### [Description of the task]
Up to and including the line that contains "D2: diode 1N4004 (A GND, K N3) -> none", reproduce every line exactly, beginning with the first line below.

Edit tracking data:
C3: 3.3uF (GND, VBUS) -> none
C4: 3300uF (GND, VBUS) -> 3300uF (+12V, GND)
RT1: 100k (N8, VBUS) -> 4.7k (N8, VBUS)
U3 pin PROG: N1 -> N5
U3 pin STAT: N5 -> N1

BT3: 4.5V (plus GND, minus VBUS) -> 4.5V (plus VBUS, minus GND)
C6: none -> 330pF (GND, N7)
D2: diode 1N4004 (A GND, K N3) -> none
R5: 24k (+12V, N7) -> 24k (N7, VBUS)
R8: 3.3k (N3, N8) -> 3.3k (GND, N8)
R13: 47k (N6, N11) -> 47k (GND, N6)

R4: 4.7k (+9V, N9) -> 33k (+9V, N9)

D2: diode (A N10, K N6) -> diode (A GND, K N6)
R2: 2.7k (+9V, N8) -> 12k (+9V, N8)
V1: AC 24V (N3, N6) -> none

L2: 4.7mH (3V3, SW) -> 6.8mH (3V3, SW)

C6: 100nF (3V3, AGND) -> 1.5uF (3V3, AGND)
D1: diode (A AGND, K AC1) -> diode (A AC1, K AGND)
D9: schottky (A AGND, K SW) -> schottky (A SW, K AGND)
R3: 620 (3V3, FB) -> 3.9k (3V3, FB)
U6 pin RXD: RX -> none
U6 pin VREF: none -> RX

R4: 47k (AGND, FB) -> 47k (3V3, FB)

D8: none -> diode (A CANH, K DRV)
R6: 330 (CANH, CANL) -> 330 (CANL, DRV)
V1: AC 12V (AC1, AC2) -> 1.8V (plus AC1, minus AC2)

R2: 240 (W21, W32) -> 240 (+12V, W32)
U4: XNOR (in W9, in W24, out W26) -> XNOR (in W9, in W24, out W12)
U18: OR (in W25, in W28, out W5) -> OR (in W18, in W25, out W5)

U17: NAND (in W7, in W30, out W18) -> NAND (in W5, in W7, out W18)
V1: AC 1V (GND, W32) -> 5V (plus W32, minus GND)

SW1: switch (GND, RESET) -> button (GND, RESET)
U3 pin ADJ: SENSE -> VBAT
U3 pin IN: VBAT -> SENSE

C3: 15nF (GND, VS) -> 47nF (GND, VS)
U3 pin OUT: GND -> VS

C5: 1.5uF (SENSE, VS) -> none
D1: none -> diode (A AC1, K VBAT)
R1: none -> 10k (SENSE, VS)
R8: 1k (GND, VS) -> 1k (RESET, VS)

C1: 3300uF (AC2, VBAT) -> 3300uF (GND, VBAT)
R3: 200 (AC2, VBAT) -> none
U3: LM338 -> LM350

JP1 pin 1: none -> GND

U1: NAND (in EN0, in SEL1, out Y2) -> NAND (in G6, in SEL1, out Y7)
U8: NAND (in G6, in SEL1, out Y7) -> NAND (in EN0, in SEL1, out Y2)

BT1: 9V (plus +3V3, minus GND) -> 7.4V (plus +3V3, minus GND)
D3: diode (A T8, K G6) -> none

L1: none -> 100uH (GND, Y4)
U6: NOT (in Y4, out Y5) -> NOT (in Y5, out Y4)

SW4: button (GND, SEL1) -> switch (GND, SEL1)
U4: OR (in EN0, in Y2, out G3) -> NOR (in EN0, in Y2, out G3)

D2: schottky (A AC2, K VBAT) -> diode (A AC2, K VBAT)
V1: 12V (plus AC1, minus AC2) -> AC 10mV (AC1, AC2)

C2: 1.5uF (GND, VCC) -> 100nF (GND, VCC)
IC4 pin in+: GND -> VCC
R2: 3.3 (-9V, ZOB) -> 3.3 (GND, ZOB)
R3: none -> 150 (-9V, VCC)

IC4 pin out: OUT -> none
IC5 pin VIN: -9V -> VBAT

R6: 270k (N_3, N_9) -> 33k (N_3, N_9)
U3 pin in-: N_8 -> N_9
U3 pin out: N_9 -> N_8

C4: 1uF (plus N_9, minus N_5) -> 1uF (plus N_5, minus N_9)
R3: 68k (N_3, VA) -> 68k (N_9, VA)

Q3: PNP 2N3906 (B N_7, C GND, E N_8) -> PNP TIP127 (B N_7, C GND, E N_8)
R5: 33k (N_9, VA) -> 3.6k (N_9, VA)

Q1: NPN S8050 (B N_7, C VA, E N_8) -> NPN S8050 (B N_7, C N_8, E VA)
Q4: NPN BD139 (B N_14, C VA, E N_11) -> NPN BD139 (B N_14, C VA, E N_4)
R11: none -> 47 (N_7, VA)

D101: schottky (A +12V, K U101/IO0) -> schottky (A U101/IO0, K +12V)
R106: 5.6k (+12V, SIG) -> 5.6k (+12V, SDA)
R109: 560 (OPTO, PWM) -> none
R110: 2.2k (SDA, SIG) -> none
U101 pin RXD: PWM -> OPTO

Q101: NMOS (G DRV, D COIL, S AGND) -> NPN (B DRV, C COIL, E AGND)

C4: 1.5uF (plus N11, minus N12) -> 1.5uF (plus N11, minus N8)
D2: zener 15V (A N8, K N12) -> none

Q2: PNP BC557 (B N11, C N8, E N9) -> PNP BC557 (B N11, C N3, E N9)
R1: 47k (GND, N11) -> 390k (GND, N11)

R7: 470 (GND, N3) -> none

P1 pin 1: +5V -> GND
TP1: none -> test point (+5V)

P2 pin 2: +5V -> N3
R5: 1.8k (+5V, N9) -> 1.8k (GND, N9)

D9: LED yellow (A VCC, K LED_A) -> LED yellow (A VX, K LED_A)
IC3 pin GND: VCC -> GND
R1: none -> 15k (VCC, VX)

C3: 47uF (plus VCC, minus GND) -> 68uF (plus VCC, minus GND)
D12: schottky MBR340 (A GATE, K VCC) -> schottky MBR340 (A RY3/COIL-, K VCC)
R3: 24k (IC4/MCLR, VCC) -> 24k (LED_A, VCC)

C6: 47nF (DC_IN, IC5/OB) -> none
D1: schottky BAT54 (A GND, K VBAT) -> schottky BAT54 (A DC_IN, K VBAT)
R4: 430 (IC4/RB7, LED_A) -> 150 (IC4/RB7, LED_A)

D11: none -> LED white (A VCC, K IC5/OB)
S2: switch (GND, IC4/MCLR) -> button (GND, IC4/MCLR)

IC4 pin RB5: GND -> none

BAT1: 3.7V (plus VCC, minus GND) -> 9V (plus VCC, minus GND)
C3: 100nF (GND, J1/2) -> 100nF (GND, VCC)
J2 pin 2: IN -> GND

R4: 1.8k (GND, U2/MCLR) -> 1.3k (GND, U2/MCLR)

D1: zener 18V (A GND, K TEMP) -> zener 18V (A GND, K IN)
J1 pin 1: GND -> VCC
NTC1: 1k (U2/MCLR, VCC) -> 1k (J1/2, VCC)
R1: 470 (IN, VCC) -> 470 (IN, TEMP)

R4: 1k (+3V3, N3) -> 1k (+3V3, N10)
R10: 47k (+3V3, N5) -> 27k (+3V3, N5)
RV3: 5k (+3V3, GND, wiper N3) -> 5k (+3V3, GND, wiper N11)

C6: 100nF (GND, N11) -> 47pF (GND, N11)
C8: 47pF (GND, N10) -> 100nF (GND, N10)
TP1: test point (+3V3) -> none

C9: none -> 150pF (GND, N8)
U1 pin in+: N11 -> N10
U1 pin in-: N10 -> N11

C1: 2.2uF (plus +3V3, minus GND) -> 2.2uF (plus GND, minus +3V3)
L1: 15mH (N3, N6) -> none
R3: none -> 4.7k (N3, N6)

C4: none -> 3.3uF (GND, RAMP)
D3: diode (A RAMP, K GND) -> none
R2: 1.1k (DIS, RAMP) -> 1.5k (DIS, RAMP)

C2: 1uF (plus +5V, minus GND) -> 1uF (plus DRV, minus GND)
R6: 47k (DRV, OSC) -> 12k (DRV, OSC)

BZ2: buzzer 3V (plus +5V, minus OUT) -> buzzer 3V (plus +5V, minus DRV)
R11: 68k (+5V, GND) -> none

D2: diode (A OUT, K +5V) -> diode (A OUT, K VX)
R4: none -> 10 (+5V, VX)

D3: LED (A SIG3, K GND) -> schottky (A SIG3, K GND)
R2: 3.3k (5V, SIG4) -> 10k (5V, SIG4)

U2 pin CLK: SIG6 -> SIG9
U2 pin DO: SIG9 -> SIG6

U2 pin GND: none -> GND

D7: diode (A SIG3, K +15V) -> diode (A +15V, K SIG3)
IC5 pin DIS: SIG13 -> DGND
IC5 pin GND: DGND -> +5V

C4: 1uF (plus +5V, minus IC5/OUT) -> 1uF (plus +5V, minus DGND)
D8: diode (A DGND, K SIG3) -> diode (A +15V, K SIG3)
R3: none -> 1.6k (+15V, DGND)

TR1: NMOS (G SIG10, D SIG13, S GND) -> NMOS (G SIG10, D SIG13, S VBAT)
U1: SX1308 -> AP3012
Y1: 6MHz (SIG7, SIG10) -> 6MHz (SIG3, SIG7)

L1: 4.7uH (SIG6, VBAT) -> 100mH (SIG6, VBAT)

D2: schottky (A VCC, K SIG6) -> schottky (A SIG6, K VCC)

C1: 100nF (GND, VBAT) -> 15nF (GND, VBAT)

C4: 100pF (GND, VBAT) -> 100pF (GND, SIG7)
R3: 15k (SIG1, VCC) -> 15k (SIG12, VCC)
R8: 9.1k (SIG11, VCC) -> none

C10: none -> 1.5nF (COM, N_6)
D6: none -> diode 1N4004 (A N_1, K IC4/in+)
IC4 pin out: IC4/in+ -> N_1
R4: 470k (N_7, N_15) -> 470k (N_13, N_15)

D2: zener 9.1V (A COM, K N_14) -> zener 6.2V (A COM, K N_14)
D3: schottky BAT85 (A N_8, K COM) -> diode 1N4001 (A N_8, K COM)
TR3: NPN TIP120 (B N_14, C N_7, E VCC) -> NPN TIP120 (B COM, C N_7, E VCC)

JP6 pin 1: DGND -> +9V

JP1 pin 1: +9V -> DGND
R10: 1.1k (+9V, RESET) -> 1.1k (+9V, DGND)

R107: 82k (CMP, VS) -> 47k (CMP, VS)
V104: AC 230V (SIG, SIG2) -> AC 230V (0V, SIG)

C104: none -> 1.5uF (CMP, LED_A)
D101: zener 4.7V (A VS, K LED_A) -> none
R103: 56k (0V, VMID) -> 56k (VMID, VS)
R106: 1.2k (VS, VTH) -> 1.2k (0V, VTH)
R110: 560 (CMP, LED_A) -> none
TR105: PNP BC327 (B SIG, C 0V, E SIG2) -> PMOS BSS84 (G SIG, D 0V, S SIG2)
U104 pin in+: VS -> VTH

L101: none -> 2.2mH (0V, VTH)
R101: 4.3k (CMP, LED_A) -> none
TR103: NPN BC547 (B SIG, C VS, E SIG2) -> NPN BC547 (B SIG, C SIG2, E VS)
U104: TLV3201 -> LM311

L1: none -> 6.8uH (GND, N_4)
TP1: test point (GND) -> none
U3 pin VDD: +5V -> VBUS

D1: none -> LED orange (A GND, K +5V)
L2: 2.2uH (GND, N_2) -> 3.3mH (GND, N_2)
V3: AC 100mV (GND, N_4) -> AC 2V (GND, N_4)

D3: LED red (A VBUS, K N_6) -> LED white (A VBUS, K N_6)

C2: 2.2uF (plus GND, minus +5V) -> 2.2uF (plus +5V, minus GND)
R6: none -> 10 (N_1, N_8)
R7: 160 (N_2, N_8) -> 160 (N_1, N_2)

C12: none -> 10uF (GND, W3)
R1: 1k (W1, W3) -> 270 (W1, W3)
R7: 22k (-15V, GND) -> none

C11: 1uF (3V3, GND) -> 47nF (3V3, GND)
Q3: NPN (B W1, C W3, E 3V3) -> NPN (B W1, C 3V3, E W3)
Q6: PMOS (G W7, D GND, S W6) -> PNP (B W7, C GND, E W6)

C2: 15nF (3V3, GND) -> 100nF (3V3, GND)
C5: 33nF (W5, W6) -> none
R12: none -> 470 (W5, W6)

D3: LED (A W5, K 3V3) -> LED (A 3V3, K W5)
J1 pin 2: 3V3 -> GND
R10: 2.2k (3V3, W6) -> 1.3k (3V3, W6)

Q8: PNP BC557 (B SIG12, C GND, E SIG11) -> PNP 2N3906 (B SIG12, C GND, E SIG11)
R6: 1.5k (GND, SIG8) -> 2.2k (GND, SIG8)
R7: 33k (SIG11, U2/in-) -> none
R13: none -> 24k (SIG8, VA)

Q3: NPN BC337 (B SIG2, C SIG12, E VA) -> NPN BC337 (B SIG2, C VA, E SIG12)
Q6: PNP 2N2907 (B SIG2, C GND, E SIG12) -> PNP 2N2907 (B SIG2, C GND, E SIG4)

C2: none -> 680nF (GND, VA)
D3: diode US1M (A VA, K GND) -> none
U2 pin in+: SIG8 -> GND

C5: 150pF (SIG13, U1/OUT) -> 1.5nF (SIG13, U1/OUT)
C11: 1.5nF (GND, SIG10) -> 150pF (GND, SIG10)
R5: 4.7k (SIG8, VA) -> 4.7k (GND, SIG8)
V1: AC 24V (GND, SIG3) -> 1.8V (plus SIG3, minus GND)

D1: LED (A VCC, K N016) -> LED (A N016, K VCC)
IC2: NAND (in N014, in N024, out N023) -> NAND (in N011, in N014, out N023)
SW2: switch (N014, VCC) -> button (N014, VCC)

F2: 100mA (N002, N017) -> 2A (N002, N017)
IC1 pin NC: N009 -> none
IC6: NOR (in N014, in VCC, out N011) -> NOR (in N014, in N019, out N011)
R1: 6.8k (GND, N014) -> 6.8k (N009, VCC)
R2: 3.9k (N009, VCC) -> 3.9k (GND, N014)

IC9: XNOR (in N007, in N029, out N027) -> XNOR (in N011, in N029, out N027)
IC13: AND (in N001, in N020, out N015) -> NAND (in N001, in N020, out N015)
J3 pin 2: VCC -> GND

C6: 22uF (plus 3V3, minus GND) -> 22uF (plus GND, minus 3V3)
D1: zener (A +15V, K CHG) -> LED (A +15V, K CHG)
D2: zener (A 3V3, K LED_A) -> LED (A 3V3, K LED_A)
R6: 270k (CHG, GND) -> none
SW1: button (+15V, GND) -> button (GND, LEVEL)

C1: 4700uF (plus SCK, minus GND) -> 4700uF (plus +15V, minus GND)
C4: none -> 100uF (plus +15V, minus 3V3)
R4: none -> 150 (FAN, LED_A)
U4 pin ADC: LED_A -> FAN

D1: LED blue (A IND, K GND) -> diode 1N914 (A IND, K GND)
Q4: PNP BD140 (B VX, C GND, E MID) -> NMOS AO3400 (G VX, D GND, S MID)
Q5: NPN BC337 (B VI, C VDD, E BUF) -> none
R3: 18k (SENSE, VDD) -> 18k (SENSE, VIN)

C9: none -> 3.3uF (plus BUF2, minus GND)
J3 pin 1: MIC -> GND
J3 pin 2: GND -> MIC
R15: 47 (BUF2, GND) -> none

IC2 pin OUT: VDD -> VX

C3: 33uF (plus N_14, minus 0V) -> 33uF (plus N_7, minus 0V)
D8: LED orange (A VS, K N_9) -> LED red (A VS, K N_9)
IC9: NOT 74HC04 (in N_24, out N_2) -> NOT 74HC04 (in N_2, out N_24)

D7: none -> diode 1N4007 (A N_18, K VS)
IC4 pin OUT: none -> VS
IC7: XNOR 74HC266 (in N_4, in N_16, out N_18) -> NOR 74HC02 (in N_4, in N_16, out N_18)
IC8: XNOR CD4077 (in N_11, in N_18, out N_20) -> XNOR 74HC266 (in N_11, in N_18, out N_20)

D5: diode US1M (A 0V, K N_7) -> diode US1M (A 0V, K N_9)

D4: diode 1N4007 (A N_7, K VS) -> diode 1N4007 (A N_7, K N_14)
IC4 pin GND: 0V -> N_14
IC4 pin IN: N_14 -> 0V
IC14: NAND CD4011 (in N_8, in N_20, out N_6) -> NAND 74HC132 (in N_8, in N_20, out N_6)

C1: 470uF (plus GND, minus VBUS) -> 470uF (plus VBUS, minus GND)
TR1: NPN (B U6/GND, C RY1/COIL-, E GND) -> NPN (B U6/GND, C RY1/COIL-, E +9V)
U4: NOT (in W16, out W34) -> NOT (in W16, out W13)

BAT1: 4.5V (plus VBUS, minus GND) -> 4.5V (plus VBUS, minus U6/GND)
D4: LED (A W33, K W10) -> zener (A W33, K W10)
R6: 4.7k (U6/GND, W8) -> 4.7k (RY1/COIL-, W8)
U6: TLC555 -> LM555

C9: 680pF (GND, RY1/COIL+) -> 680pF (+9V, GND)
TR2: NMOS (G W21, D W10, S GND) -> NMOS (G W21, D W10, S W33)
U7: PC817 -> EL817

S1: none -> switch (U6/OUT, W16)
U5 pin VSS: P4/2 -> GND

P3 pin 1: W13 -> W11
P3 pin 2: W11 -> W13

### [Solution to this exercise]
C3: 3.3uF (GND, VBUS) -> none
C4: 3300uF (GND, VBUS) -> 3300uF (+12V, GND)
RT1: 100k (N8, VBUS) -> 4.7k (N8, VBUS)
U3 pin PROG: N1 -> N5
U3 pin STAT: N5 -> N1

BT3: 4.5V (plus GND, minus VBUS) -> 4.5V (plus VBUS, minus GND)
C6: none -> 330pF (GND, N7)
D2: diode 1N4004 (A GND, K N3) -> none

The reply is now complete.